#### What you will do
Please print exactly the lines running from the one that contains "C7: none -> 10nF (+12V, AGND)" to the end of the data, with both lines included.

----------

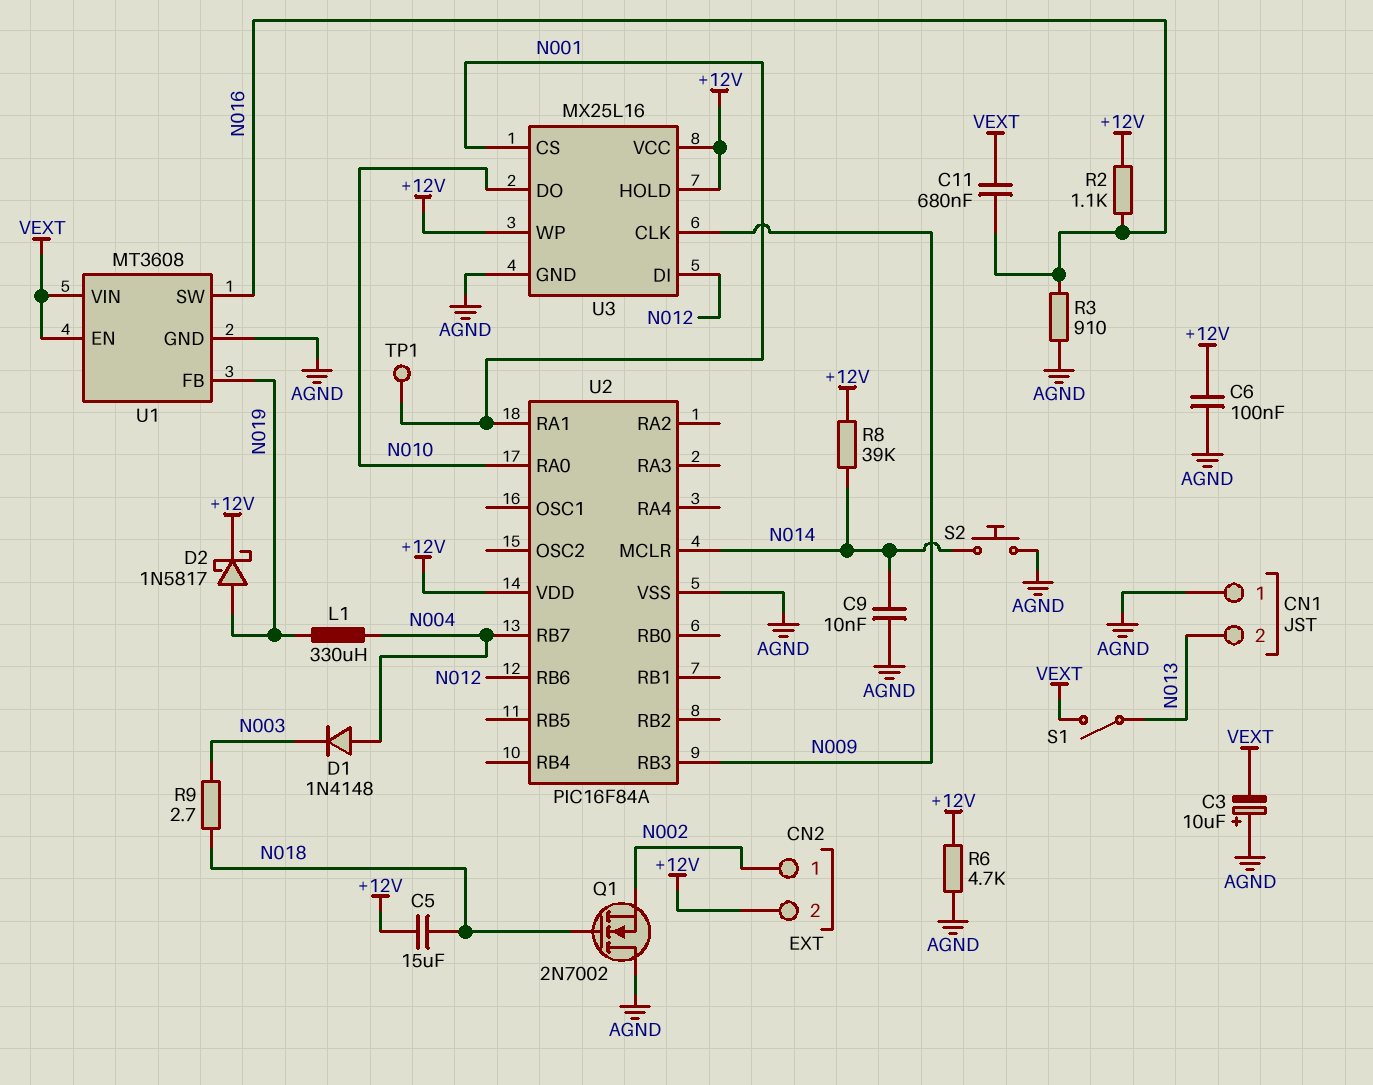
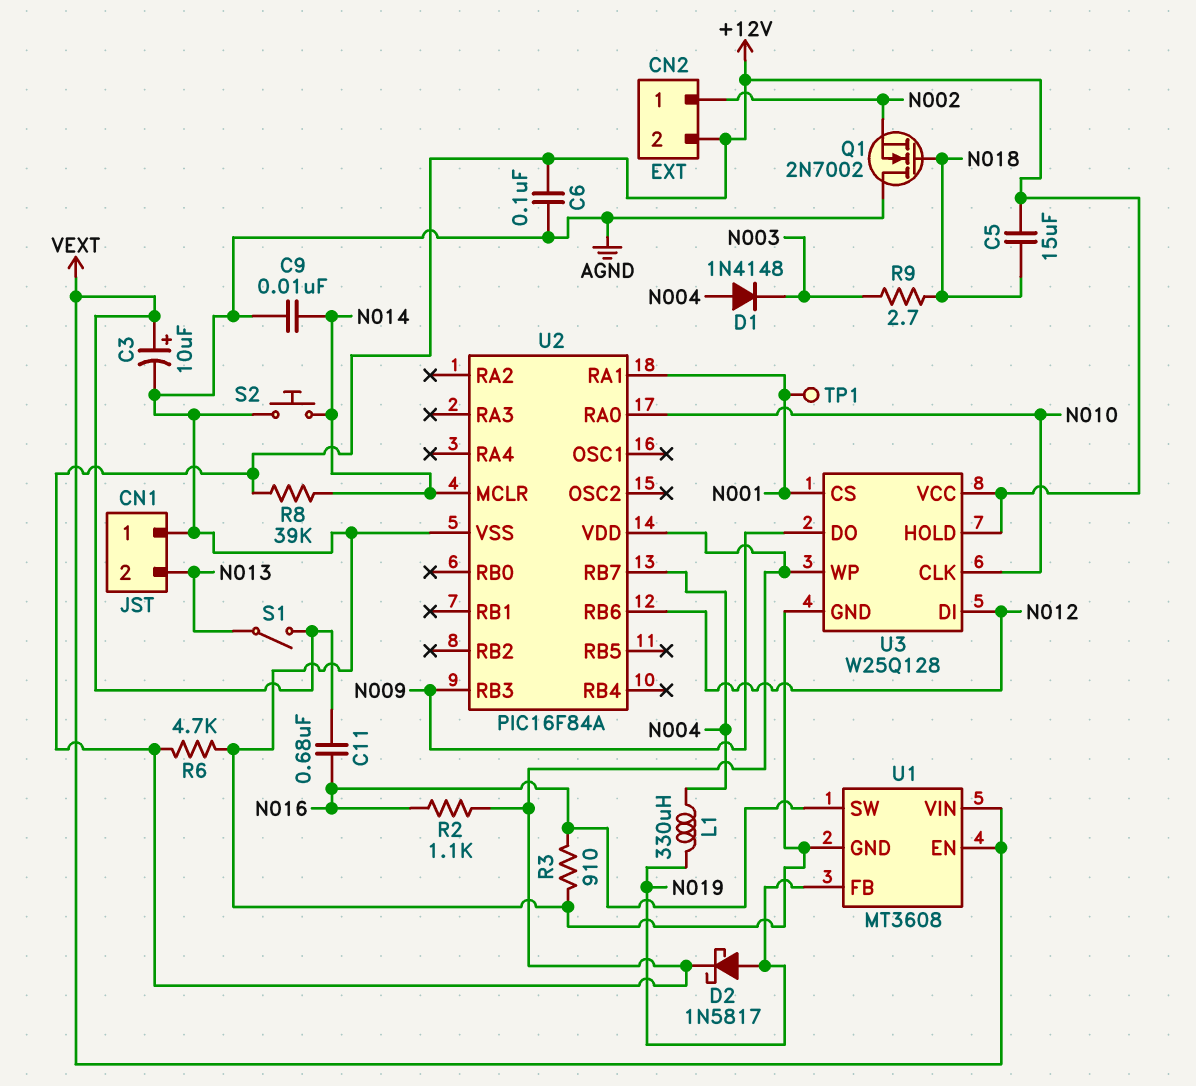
C3: 10uF (plus AGND, minus VEXT) -> 10uF (plus VEXT, minus AGND)
U3: MX25L16 -> W25Q128
U3 pin CLK: N009 -> N010
U3 pin DO: N010 -> N009

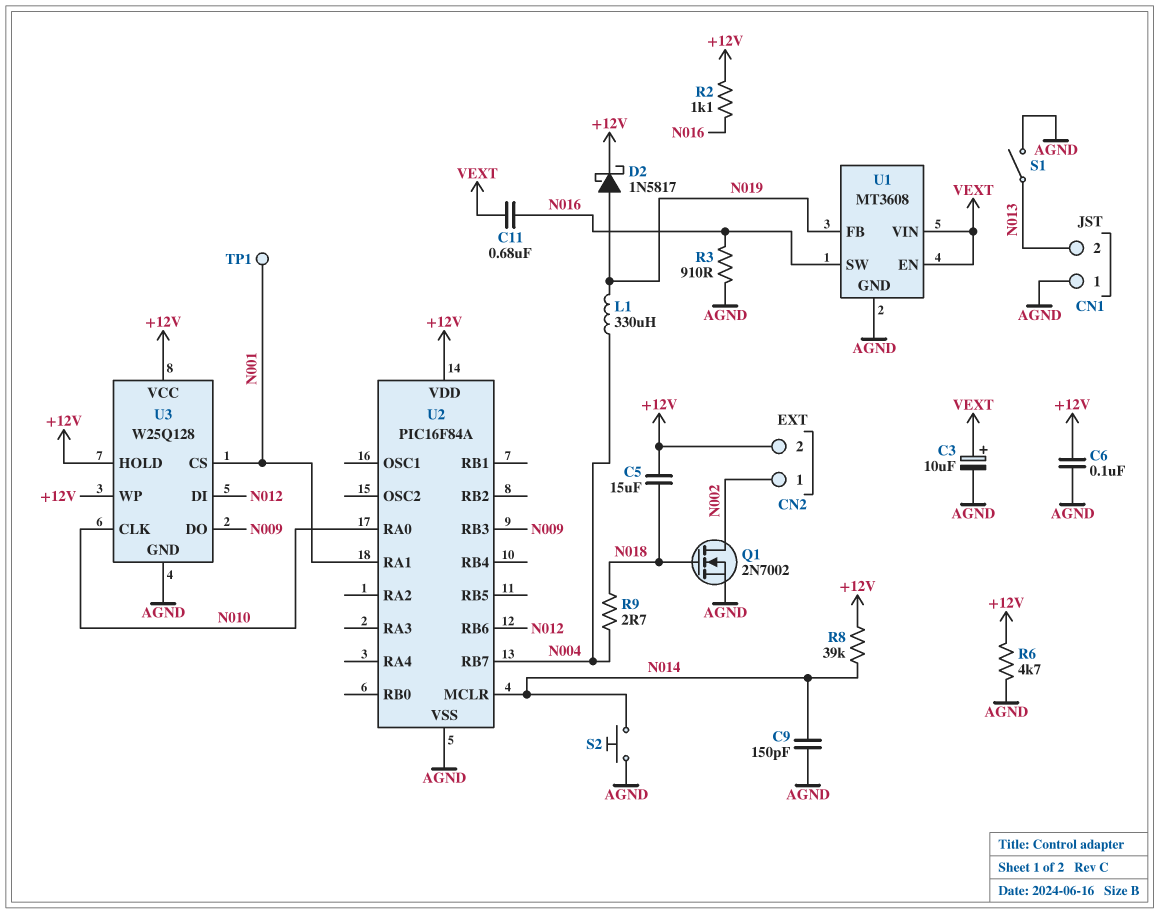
C9: 10nF (AGND, N014) -> 150pF (AGND, N014)
D1: diode 1N4148 (A N004, K N003) -> none
Q1: NMOS 2N7002 (G N018, D AGND, S N002) -> NMOS 2N7002 (G N018, D N002, S AGND)
R9: 2.7 (N003, N018) -> 2.7 (N004, N018)
S1: switch (N013, VEXT) -> switch (AGND, N013)

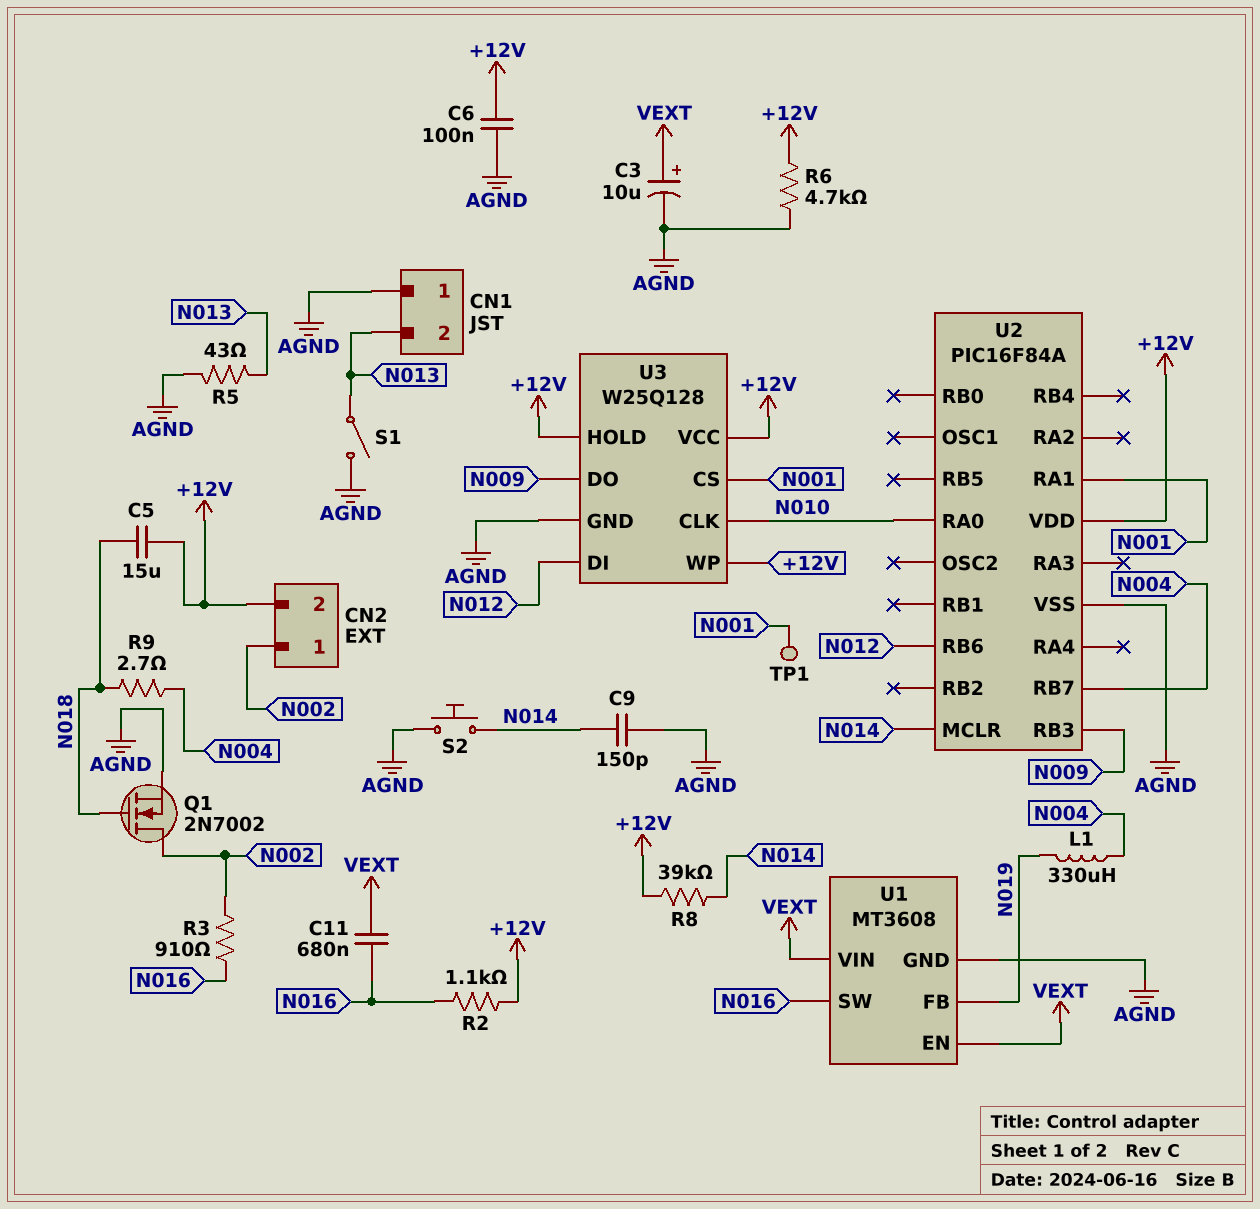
D2: schottky 1N5817 (A N019, K +12V) -> none
R3: 910 (AGND, N016) -> 910 (N002, N016)
R5: none -> 43 (AGND, N013)

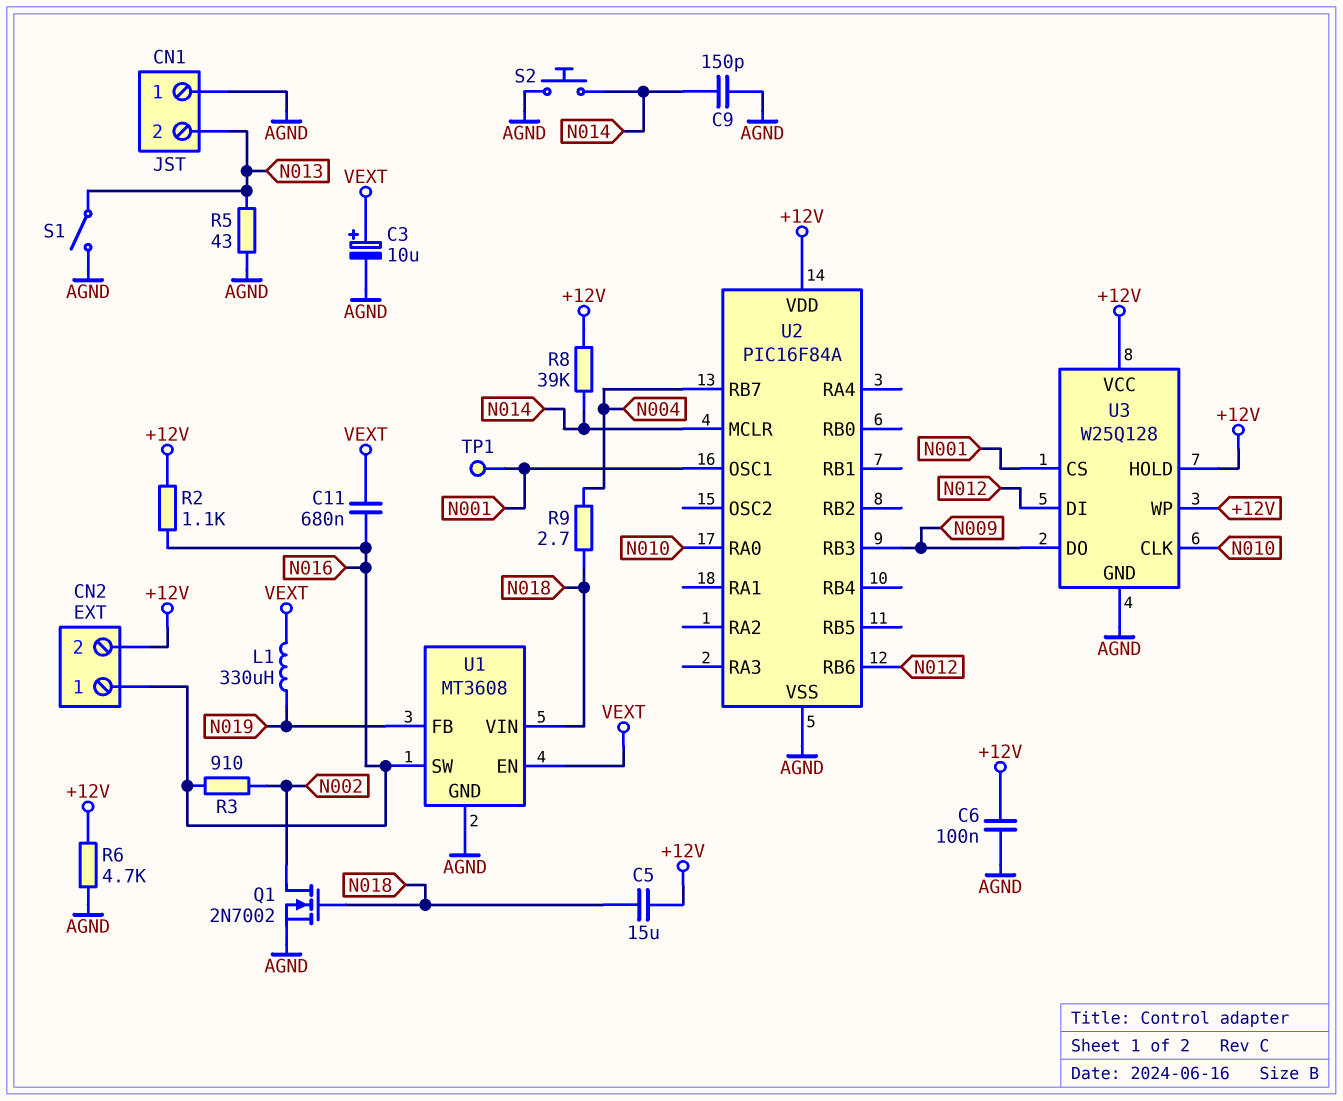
CN2 pin 1: N002 -> N016
L1: 330uH (N004, N019) -> 330uH (N019, VEXT)
U1 pin VIN: VEXT -> N018
U2 pin OSC1: none -> N001
U2 pin RA1: N001 -> none

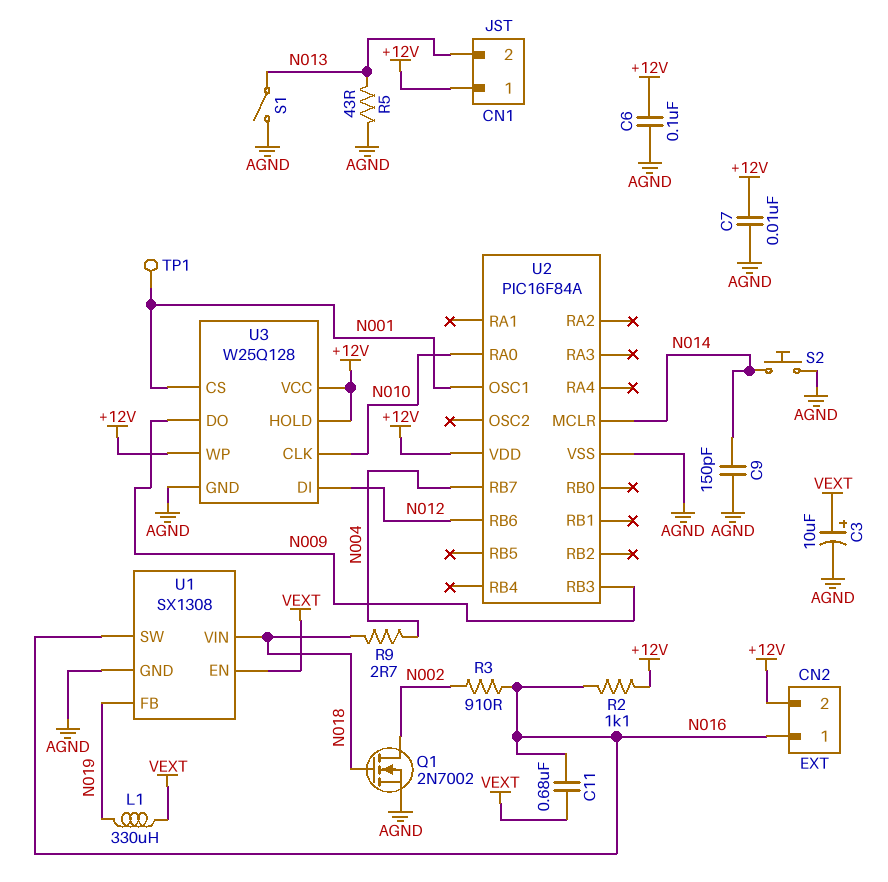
C5: 15uF (+12V, N018) -> none
C7: none -> 10nF (+12V, AGND)
CN1 pin 1: AGND -> +12V
R6: 4.7k (+12V, AGND) -> none
R8: 39k (+12V, N014) -> none
U1: MT3608 -> SX1308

----------

#### Answer below
C7: none -> 10nF (+12V, AGND)
CN1 pin 1: AGND -> +12V
R6: 4.7k (+12V, AGND) -> none
R8: 39k (+12V, N014) -> none
U1: MT3608 -> SX1308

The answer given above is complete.